Required action: Write out, exactly and in full, the records given below, but not their pictures.

Scene image comparisons
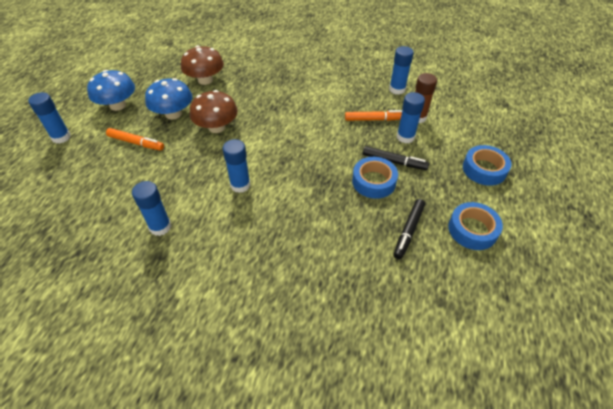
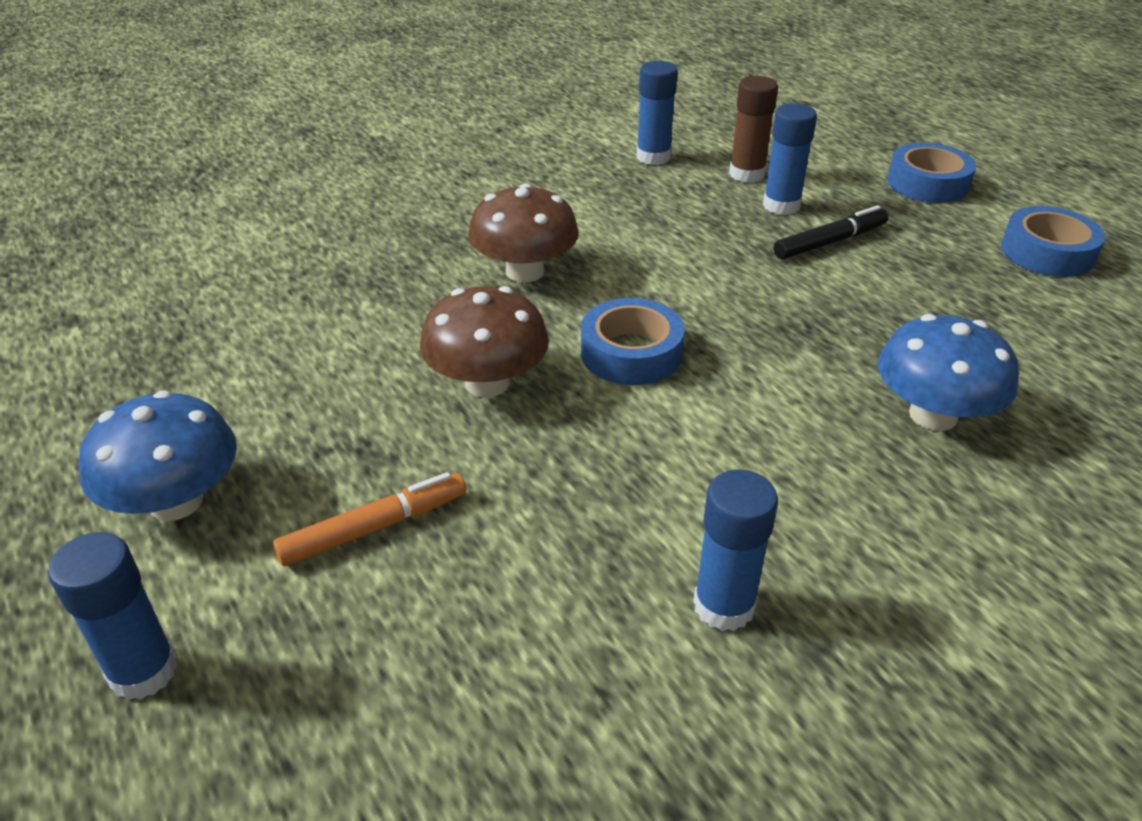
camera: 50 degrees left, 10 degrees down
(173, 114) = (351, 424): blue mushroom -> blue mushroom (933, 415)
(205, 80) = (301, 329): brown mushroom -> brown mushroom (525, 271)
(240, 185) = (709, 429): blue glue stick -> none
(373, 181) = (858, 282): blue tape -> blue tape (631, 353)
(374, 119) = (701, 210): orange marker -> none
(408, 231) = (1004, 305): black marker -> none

Solution for this task:
camera: 50 degrees left, 10 degrees down
(173, 114) = (351, 424): blue mushroom -> blue mushroom (933, 415)
(205, 80) = (301, 329): brown mushroom -> brown mushroom (525, 271)
(240, 185) = (709, 429): blue glue stick -> none
(373, 181) = (858, 282): blue tape -> blue tape (631, 353)
(374, 119) = (701, 210): orange marker -> none
(408, 231) = (1004, 305): black marker -> none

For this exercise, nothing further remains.